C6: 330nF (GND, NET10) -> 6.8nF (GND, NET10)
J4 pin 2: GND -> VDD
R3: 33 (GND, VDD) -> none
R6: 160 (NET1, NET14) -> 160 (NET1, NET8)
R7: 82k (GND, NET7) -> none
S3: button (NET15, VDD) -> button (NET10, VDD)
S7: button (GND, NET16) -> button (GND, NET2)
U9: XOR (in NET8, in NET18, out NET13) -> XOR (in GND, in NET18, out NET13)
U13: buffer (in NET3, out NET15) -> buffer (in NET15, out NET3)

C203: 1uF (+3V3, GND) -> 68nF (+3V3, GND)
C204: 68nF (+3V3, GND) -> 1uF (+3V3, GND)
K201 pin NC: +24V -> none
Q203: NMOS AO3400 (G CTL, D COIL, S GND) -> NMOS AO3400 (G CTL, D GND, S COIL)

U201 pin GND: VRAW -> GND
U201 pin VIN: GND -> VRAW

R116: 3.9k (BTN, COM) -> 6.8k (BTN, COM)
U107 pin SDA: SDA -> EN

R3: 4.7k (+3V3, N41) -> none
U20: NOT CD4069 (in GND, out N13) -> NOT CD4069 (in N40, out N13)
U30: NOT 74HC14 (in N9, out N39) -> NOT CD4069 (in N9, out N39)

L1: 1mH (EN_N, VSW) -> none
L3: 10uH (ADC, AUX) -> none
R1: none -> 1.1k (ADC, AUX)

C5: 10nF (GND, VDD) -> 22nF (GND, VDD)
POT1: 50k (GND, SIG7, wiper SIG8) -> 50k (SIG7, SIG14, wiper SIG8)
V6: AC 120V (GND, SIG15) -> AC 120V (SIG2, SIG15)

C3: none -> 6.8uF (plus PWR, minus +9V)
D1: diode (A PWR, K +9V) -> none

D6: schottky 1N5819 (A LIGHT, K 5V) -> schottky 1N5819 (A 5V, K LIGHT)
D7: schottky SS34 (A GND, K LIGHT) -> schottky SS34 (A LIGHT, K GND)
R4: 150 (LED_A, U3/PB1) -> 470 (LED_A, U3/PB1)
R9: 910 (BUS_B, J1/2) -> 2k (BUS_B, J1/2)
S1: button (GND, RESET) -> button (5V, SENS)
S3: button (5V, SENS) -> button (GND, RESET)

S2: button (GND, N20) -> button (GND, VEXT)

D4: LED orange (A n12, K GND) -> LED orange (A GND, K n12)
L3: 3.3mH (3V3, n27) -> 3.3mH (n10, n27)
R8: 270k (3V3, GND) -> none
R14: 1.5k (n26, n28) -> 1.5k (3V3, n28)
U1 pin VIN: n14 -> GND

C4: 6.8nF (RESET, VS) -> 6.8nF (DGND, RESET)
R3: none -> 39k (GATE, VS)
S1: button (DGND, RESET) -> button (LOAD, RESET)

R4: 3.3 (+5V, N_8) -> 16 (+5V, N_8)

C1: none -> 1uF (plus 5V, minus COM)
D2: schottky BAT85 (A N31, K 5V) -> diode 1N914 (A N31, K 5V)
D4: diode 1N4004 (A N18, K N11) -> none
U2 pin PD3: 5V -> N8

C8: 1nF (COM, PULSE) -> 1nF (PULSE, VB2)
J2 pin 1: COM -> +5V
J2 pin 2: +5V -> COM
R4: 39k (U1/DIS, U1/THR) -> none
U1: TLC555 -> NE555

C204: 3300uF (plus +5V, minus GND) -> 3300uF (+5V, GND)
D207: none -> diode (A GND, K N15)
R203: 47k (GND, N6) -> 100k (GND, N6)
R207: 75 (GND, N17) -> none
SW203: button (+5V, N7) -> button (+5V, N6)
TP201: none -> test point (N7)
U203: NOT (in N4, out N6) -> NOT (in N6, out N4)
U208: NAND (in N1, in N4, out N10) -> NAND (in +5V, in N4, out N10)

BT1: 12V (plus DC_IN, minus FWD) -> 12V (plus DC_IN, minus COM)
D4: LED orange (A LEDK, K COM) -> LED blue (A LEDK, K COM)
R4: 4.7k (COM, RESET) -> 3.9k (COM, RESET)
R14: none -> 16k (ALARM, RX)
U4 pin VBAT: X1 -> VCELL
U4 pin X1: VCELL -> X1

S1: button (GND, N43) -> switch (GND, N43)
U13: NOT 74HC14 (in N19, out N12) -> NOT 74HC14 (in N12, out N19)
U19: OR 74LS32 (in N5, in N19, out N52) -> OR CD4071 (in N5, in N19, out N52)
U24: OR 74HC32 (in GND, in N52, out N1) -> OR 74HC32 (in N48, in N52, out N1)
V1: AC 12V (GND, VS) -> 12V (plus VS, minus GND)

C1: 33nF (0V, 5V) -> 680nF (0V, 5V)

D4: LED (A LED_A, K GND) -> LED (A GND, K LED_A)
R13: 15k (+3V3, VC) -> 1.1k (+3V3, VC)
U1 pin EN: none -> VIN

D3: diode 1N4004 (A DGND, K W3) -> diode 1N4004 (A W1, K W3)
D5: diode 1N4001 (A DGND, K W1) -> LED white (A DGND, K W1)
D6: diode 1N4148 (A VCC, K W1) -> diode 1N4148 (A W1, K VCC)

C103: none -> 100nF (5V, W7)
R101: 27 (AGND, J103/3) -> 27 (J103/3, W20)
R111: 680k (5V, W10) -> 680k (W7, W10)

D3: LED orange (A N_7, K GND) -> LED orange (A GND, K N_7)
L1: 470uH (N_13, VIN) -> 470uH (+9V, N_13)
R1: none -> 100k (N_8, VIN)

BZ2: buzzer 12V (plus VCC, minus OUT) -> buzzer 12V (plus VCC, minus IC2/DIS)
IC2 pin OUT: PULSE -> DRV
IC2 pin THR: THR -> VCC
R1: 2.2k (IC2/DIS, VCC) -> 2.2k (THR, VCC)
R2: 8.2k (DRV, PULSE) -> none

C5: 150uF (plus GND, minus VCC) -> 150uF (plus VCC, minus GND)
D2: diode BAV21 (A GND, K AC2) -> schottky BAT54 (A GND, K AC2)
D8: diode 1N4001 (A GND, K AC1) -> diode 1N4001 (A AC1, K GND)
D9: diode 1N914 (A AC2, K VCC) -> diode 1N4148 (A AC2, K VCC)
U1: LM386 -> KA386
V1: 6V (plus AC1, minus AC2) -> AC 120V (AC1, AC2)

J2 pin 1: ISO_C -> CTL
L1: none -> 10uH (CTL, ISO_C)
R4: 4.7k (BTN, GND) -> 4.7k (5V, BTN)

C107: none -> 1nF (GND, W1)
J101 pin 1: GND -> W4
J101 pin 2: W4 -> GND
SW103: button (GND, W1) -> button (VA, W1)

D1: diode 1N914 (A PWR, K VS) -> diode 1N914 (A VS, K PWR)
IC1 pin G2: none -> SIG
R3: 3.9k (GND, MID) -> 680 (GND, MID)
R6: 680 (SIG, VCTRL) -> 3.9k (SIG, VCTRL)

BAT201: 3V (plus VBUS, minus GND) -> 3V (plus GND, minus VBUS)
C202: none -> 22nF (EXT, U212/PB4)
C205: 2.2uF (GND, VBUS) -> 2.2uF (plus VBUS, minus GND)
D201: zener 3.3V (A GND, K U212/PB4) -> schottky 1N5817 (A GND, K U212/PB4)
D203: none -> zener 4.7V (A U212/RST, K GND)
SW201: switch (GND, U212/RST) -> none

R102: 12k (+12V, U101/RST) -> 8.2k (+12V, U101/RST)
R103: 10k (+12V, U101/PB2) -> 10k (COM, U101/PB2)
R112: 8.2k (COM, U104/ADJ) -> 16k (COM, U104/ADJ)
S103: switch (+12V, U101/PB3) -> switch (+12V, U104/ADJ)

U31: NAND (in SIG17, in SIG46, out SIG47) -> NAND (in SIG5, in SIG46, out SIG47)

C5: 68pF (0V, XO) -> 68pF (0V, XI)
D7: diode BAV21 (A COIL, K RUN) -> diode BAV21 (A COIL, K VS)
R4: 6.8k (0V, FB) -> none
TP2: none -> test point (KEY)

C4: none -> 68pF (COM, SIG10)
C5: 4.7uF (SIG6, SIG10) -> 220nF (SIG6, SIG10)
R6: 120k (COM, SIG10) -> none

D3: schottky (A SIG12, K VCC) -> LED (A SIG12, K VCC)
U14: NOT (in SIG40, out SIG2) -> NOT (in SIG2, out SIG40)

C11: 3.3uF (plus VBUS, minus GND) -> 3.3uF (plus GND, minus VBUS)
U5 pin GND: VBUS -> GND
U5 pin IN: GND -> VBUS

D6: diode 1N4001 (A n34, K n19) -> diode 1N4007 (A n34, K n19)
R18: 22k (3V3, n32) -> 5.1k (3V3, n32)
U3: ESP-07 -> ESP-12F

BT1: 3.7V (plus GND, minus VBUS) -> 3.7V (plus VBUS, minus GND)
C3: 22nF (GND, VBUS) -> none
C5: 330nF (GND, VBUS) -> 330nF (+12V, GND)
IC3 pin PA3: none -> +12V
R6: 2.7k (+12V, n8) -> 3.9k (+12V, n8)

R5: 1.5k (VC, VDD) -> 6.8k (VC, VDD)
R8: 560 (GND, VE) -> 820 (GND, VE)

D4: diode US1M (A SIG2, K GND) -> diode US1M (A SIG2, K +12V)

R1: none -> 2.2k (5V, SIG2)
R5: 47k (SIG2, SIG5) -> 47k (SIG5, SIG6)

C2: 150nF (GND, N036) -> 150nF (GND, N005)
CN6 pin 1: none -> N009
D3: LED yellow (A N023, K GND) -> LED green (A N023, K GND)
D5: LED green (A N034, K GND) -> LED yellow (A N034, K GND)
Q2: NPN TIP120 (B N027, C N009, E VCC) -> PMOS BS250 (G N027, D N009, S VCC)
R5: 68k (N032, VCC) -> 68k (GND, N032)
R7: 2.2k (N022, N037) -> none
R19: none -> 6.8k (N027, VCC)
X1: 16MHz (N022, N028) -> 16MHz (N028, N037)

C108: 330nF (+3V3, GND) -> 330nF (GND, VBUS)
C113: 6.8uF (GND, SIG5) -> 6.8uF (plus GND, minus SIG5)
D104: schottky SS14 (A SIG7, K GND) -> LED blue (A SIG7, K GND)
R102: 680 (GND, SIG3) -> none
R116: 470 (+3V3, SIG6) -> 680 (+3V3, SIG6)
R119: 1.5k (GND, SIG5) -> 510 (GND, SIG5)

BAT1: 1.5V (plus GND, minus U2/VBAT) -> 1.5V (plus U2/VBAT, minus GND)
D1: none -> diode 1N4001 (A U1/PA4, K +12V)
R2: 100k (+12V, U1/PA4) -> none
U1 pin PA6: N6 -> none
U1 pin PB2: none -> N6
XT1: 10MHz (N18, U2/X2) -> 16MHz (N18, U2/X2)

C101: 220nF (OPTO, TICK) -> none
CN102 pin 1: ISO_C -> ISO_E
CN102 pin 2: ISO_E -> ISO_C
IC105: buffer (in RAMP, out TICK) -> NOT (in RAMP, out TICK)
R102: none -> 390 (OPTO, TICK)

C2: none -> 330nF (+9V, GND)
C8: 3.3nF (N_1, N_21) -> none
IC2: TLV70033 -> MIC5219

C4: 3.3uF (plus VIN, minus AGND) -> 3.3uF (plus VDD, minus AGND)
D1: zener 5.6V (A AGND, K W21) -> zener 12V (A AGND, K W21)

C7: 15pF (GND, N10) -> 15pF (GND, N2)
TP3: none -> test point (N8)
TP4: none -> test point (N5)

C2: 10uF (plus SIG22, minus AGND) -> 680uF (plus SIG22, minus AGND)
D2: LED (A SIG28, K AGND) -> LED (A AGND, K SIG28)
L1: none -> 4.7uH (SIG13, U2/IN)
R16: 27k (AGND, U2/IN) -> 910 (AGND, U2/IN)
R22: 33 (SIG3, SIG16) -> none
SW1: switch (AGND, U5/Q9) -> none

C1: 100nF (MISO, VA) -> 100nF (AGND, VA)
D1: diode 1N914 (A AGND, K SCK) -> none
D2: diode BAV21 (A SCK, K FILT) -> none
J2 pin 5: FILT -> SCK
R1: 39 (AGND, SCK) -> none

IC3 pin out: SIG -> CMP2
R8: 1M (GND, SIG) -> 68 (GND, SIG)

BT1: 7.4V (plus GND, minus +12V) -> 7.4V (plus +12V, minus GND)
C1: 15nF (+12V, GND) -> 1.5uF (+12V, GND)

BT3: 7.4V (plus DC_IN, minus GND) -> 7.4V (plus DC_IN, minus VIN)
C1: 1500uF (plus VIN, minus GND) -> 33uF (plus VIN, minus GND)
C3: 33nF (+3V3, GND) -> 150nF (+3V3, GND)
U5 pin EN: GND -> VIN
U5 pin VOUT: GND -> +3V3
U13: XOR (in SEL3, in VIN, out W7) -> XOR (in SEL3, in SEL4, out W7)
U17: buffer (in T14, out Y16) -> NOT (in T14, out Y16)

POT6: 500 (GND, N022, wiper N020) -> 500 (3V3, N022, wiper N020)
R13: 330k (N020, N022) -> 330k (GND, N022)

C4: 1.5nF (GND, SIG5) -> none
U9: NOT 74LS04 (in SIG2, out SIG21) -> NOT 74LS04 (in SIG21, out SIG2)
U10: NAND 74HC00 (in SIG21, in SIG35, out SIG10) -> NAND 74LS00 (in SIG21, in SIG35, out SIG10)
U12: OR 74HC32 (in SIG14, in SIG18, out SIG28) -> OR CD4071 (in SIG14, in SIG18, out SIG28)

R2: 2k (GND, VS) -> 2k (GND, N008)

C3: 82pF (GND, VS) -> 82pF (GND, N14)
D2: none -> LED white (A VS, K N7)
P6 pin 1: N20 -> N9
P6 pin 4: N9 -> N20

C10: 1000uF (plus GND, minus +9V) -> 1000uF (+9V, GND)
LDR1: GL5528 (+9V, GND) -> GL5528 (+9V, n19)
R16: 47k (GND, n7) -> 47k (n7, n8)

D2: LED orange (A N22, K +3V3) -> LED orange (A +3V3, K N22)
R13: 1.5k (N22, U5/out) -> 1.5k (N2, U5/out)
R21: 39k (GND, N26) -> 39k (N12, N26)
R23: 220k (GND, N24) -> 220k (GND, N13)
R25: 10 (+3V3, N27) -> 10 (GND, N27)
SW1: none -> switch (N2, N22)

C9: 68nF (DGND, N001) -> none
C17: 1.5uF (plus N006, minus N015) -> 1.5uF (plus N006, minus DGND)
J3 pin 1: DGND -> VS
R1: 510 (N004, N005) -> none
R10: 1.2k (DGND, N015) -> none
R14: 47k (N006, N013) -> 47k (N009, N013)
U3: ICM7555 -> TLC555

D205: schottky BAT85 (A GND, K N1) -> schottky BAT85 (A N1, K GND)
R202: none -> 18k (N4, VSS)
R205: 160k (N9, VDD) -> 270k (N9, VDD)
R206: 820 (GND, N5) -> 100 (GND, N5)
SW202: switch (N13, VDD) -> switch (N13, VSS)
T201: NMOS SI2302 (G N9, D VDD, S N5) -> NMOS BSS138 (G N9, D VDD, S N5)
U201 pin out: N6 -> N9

▬▬▬

Retype exactly the lines of the data above that fall between the line with "R2: 2k (GND, VS) -> 2k (GND, N008)" and the line with "LDR1: GL5528 (+9V, GND) -> GL5528 (+9V, n19)", inclusive, and add nothing.

▶ _Answer section_
R2: 2k (GND, VS) -> 2k (GND, N008)

C3: 82pF (GND, VS) -> 82pF (GND, N14)
D2: none -> LED white (A VS, K N7)
P6 pin 1: N20 -> N9
P6 pin 4: N9 -> N20

C10: 1000uF (plus GND, minus +9V) -> 1000uF (+9V, GND)
LDR1: GL5528 (+9V, GND) -> GL5528 (+9V, n19)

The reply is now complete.